# Required work
Without including any picture, copy the entries that follow word for word.

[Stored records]
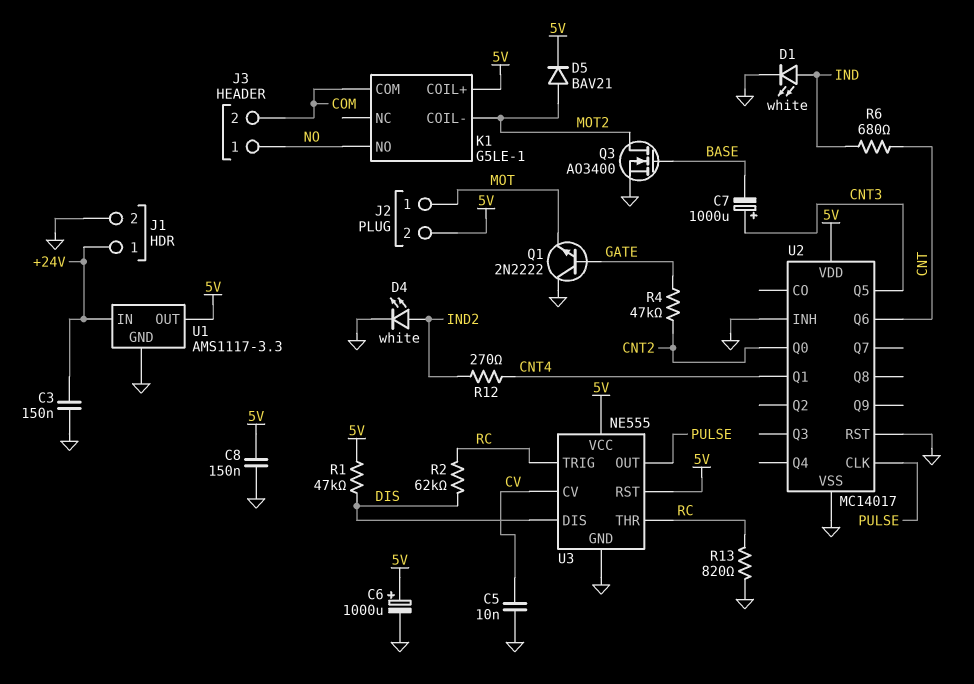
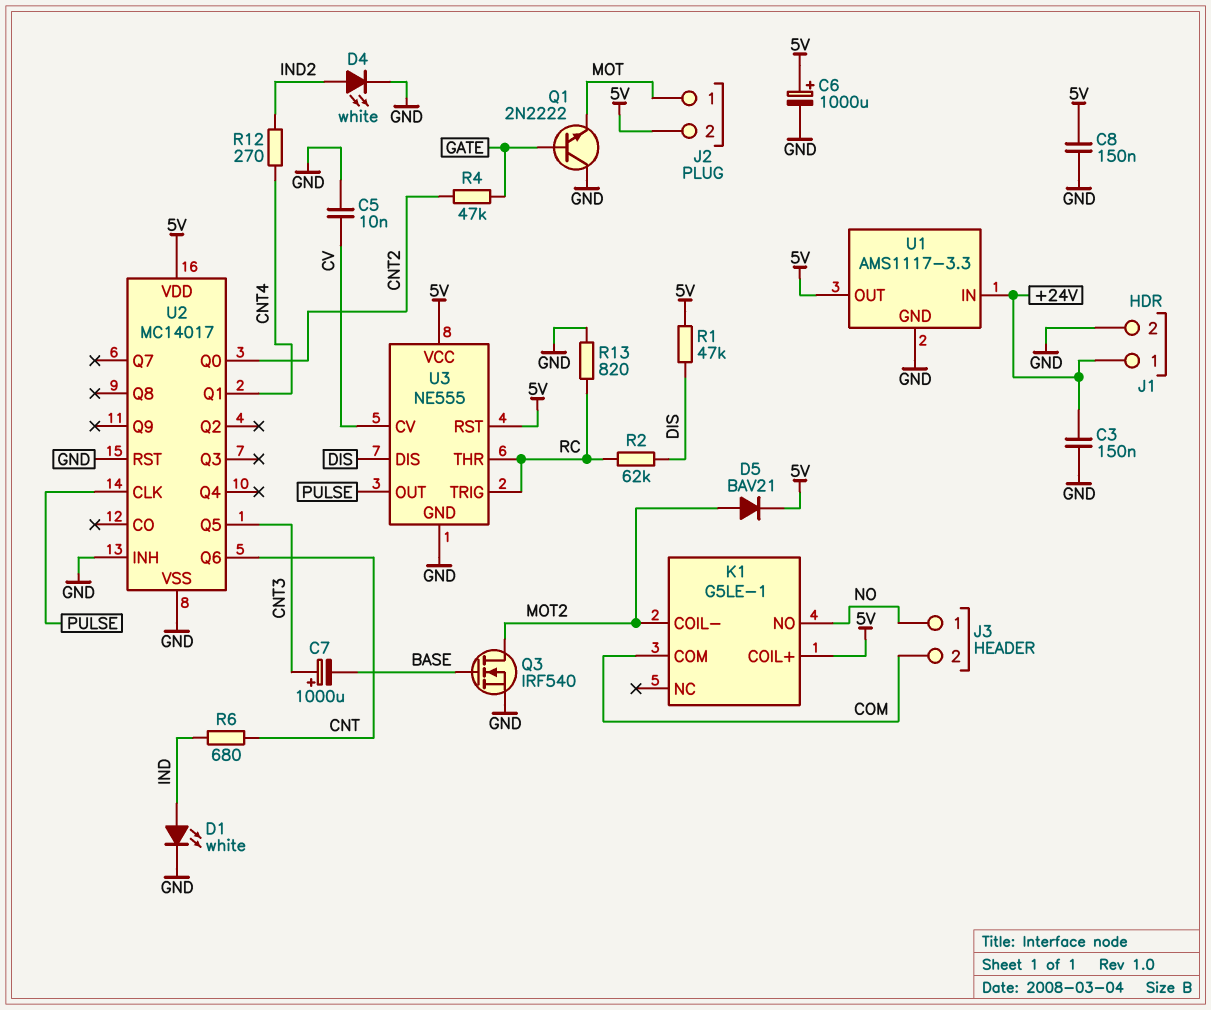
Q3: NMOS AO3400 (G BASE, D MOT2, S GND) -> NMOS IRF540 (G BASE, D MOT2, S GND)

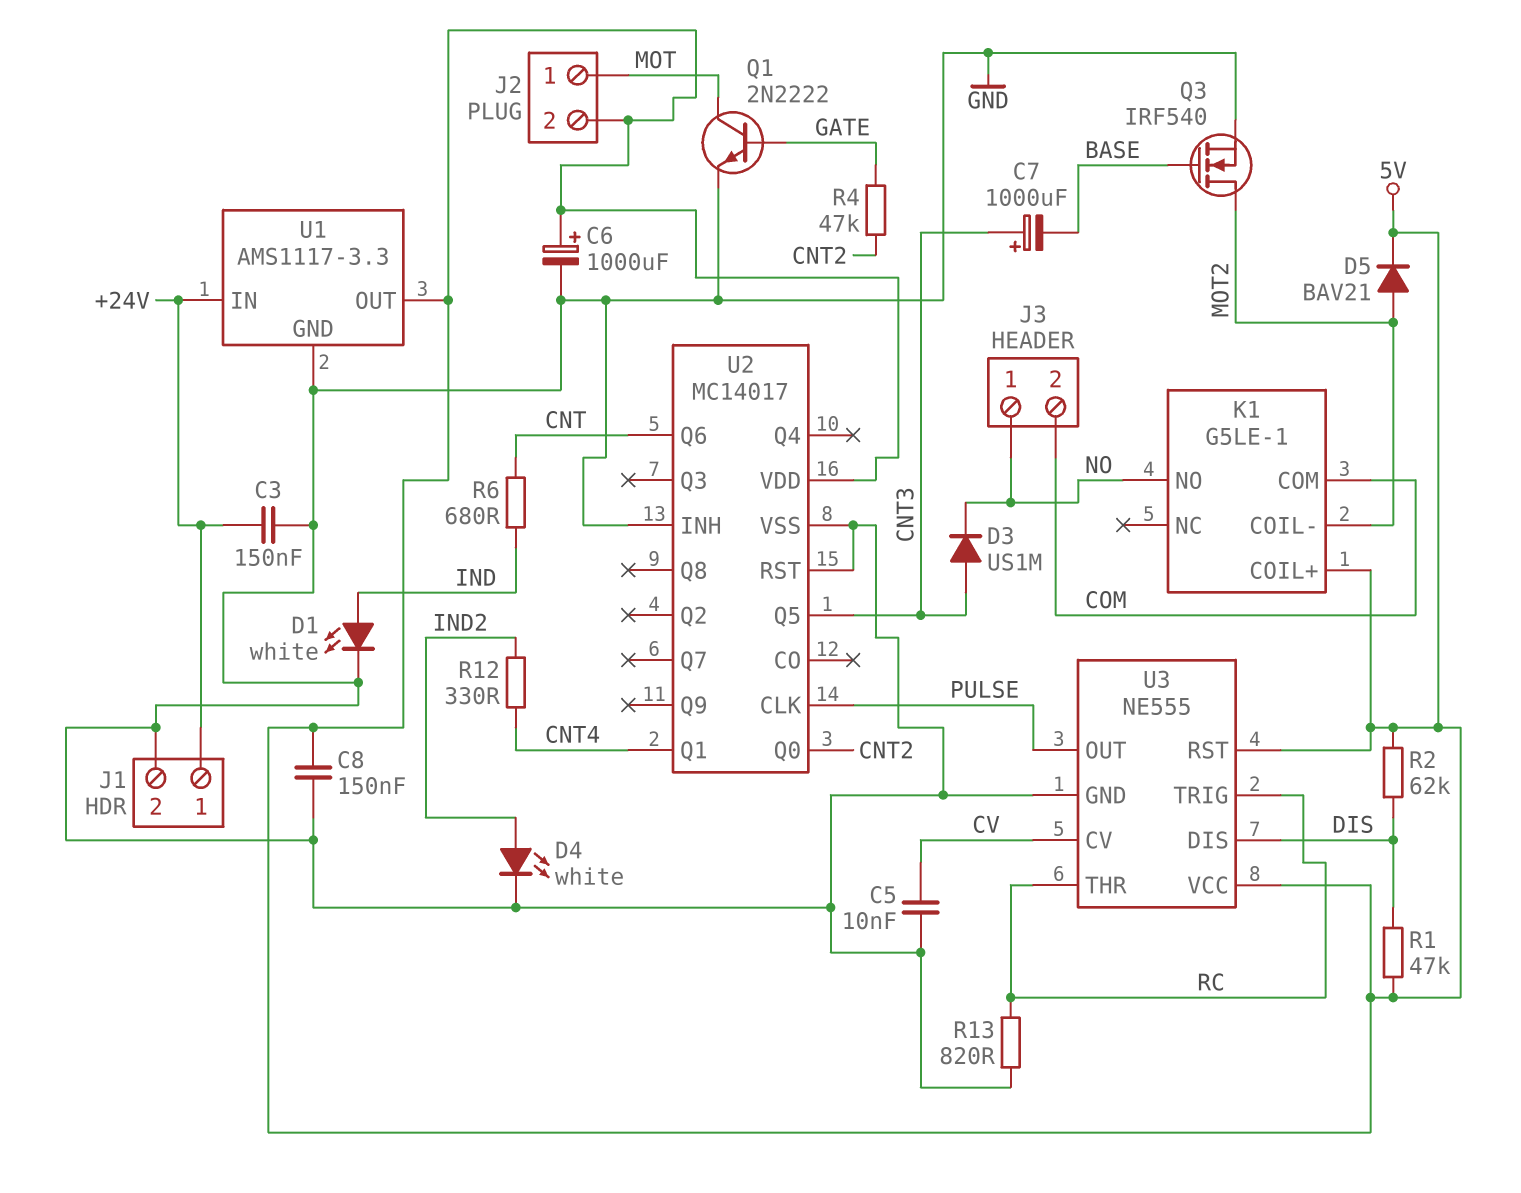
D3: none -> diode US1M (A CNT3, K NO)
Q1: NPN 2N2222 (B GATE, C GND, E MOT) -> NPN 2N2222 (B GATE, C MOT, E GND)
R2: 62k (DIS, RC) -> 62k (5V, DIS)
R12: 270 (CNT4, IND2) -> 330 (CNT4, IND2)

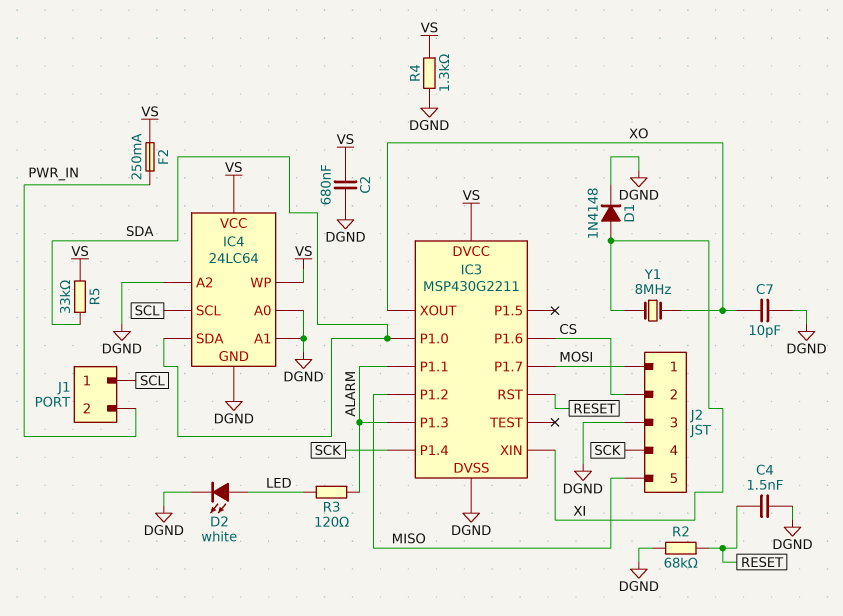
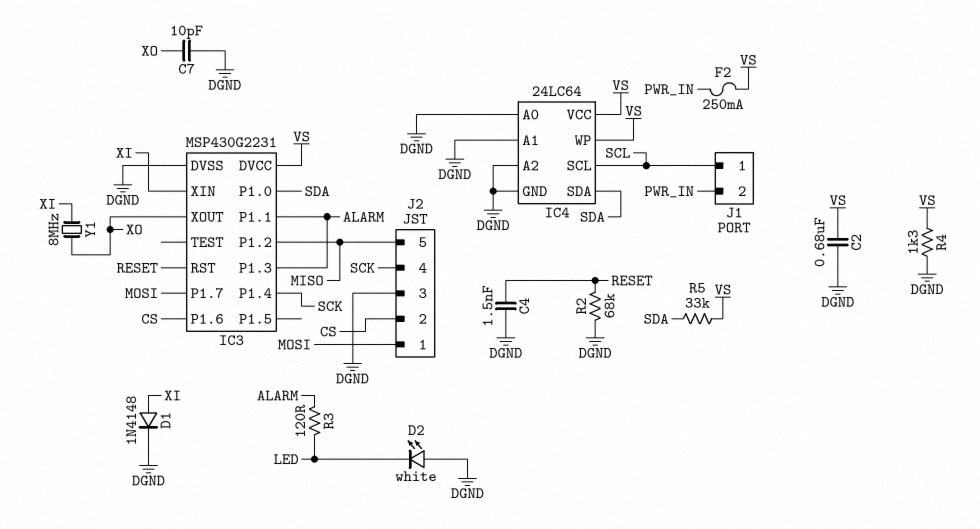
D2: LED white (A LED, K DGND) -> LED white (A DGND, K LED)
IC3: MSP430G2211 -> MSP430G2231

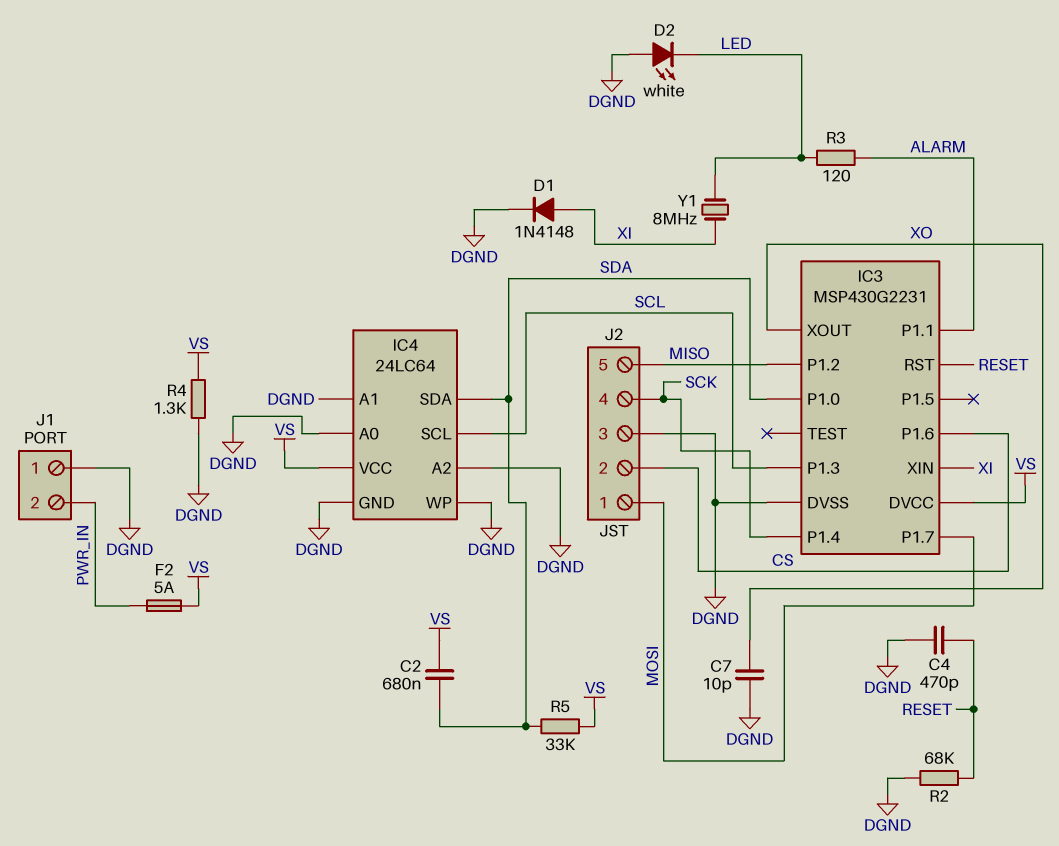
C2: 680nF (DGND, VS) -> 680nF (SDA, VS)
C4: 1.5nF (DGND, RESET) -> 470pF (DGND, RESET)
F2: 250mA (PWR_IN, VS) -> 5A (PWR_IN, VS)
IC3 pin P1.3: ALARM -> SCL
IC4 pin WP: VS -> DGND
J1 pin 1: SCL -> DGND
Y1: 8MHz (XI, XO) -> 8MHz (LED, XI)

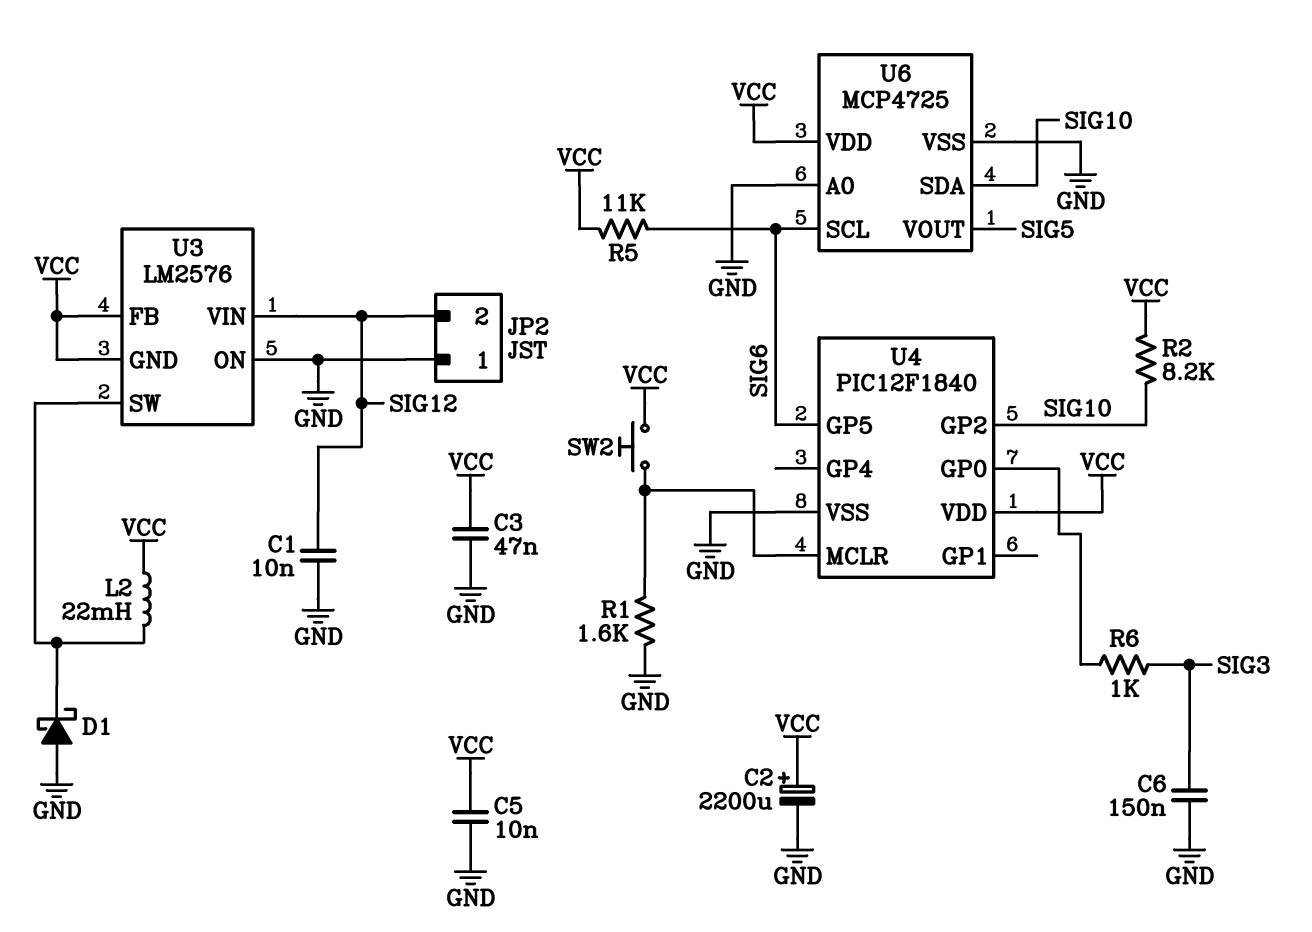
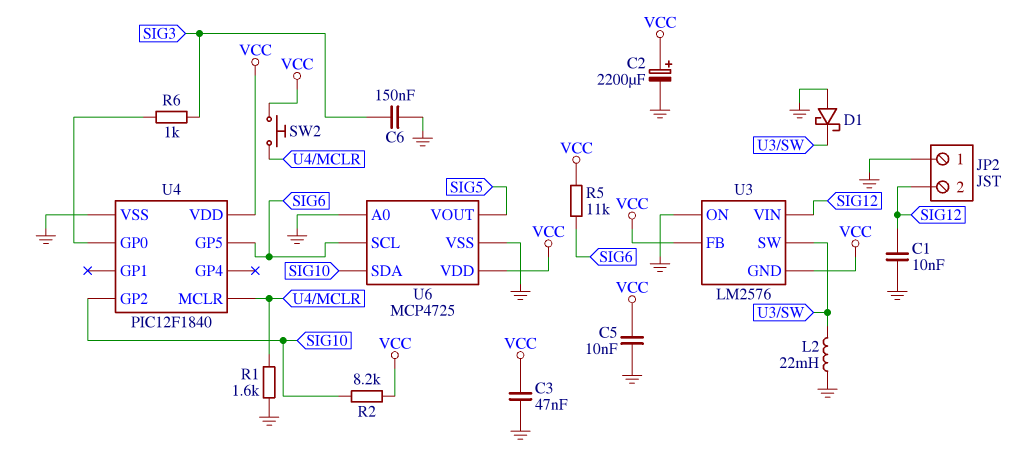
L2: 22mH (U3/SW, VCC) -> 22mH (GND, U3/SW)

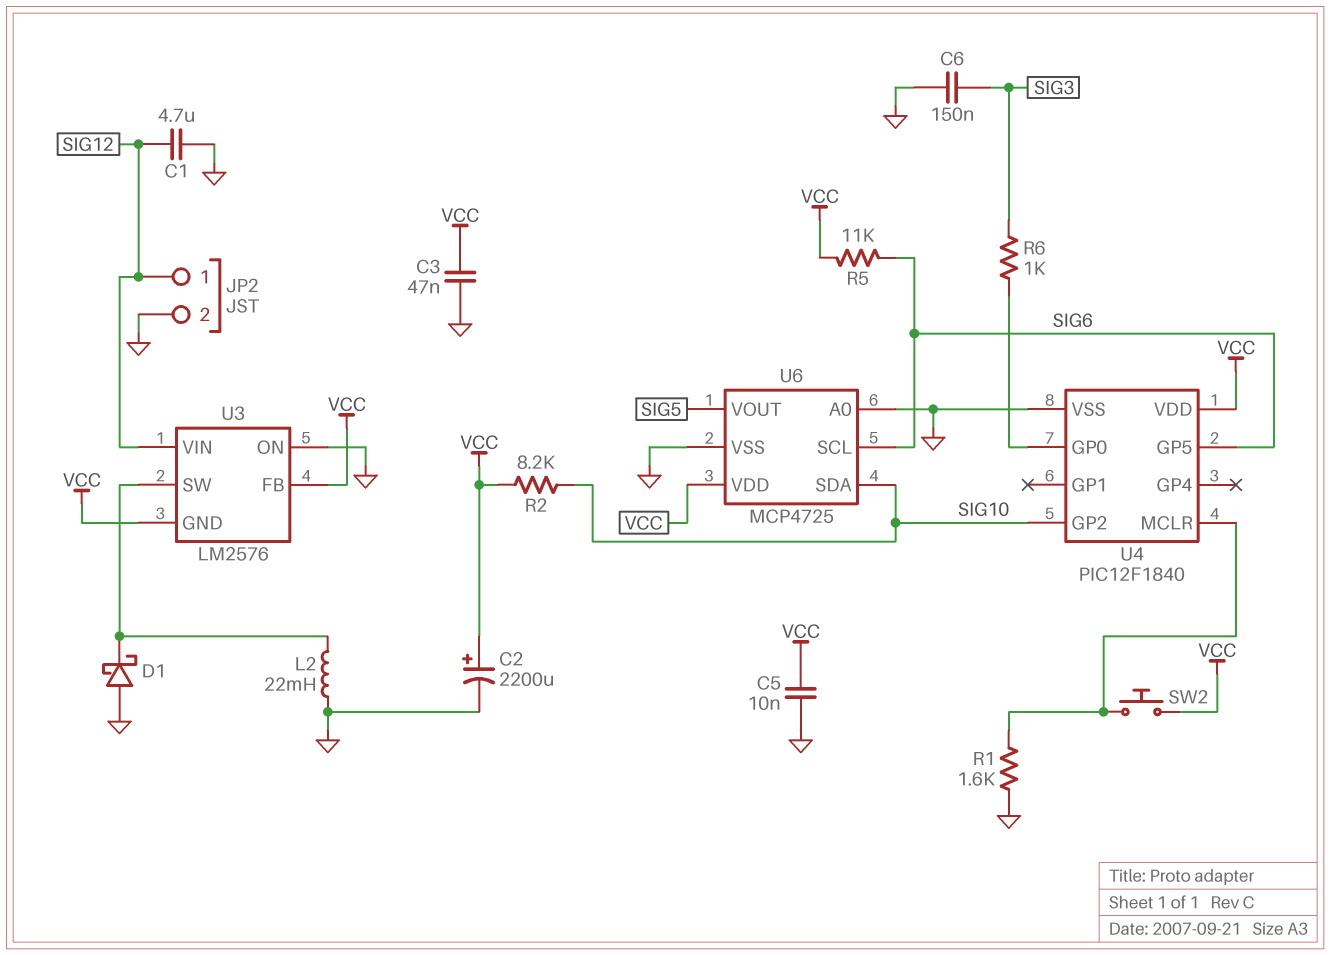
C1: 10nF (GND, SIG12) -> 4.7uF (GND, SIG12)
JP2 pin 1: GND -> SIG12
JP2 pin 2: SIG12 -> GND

# Finished task
Q3: NMOS AO3400 (G BASE, D MOT2, S GND) -> NMOS IRF540 (G BASE, D MOT2, S GND)

D3: none -> diode US1M (A CNT3, K NO)
Q1: NPN 2N2222 (B GATE, C GND, E MOT) -> NPN 2N2222 (B GATE, C MOT, E GND)
R2: 62k (DIS, RC) -> 62k (5V, DIS)
R12: 270 (CNT4, IND2) -> 330 (CNT4, IND2)

D2: LED white (A LED, K DGND) -> LED white (A DGND, K LED)
IC3: MSP430G2211 -> MSP430G2231

C2: 680nF (DGND, VS) -> 680nF (SDA, VS)
C4: 1.5nF (DGND, RESET) -> 470pF (DGND, RESET)
F2: 250mA (PWR_IN, VS) -> 5A (PWR_IN, VS)
IC3 pin P1.3: ALARM -> SCL
IC4 pin WP: VS -> DGND
J1 pin 1: SCL -> DGND
Y1: 8MHz (XI, XO) -> 8MHz (LED, XI)

L2: 22mH (U3/SW, VCC) -> 22mH (GND, U3/SW)

C1: 10nF (GND, SIG12) -> 4.7uF (GND, SIG12)
JP2 pin 1: GND -> SIG12
JP2 pin 2: SIG12 -> GND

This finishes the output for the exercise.